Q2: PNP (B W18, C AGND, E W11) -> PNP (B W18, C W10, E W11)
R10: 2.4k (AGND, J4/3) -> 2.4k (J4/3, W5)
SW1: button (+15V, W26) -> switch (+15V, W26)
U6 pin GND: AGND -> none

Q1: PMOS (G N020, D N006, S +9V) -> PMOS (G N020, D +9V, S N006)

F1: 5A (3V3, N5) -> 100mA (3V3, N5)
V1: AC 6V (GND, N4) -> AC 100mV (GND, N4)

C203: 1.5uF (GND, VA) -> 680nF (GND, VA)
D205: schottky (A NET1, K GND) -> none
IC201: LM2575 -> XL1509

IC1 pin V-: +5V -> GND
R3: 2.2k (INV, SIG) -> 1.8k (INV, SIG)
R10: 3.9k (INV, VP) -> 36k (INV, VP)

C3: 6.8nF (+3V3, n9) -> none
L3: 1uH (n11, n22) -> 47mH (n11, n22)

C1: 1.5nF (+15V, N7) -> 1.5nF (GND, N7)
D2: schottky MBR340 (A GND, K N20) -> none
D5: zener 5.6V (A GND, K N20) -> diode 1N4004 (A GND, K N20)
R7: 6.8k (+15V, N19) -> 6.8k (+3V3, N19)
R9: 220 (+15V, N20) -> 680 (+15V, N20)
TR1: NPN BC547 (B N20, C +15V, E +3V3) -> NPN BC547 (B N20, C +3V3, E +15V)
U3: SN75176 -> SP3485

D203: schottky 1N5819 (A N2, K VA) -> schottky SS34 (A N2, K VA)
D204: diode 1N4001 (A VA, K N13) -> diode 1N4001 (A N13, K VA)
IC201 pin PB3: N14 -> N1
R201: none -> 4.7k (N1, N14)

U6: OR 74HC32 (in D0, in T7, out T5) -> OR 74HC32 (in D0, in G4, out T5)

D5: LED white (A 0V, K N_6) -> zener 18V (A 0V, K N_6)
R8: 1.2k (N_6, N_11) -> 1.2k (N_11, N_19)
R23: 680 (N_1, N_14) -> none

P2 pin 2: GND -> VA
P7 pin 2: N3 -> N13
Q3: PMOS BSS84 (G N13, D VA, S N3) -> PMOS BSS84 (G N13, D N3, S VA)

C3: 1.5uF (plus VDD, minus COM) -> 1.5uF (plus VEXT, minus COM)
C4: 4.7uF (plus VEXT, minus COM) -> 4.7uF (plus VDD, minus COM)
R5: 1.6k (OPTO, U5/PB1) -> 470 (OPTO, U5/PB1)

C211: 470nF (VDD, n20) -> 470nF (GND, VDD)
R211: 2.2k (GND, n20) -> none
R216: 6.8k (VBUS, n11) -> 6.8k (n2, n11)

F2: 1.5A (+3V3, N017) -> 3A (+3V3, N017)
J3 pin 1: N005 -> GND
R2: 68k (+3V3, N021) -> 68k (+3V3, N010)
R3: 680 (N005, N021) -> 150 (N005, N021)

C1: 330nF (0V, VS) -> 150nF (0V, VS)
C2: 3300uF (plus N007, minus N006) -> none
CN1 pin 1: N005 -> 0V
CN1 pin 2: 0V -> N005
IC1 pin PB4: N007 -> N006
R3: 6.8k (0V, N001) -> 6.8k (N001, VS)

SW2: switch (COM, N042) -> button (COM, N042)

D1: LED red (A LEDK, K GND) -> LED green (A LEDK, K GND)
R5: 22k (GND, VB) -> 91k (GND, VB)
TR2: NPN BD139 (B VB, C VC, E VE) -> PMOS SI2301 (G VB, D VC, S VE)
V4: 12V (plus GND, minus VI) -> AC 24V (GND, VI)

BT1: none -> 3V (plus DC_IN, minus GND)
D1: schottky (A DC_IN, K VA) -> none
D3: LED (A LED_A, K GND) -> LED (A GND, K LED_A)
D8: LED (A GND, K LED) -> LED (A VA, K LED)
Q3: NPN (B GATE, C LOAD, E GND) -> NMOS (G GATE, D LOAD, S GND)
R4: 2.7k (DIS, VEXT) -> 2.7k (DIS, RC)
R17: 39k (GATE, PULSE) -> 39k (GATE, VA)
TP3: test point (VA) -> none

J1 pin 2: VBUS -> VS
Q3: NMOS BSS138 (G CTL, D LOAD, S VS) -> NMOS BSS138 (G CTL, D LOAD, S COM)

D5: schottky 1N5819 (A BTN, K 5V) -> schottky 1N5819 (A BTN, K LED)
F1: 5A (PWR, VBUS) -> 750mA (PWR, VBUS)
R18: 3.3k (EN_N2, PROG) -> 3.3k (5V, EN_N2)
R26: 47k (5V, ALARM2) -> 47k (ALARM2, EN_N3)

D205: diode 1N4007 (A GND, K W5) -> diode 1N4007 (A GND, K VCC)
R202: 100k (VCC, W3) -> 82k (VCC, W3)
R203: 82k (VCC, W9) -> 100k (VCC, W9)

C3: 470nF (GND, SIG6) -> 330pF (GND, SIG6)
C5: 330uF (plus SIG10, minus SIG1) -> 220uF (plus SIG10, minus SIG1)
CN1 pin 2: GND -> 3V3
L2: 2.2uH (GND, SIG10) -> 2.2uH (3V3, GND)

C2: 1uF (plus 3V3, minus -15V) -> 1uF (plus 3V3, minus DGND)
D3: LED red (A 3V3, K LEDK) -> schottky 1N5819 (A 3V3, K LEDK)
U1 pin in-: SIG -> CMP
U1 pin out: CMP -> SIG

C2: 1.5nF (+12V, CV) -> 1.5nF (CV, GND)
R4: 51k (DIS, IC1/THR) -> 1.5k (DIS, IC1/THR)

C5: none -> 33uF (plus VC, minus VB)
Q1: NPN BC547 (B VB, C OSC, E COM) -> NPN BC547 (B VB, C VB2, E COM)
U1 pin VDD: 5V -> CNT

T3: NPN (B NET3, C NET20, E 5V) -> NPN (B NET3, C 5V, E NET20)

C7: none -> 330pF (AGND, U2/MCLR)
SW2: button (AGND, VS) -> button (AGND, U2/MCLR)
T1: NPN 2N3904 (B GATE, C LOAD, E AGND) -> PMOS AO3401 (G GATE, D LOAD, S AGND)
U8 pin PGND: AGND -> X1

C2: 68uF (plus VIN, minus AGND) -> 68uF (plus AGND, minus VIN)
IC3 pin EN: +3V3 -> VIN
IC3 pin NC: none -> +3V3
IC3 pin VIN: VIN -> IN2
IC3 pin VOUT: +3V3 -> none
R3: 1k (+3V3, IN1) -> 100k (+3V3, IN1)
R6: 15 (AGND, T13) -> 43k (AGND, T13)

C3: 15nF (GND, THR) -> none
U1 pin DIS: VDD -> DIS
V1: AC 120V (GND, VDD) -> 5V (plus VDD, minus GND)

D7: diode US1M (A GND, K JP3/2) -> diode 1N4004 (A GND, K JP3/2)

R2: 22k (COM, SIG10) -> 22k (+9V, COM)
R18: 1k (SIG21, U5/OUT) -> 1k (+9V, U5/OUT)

What this task involves —
Starting at the line above that contains "D2: schottky MBR340 (A GND, K N20) -> none", write out each line exactly until the line that contains "R201: none -> 4.7k (N1, N14)" has been written, and stop there.

Answer space —
D2: schottky MBR340 (A GND, K N20) -> none
D5: zener 5.6V (A GND, K N20) -> diode 1N4004 (A GND, K N20)
R7: 6.8k (+15V, N19) -> 6.8k (+3V3, N19)
R9: 220 (+15V, N20) -> 680 (+15V, N20)
TR1: NPN BC547 (B N20, C +15V, E +3V3) -> NPN BC547 (B N20, C +3V3, E +15V)
U3: SN75176 -> SP3485

D203: schottky 1N5819 (A N2, K VA) -> schottky SS34 (A N2, K VA)
D204: diode 1N4001 (A VA, K N13) -> diode 1N4001 (A N13, K VA)
IC201 pin PB3: N14 -> N1
R201: none -> 4.7k (N1, N14)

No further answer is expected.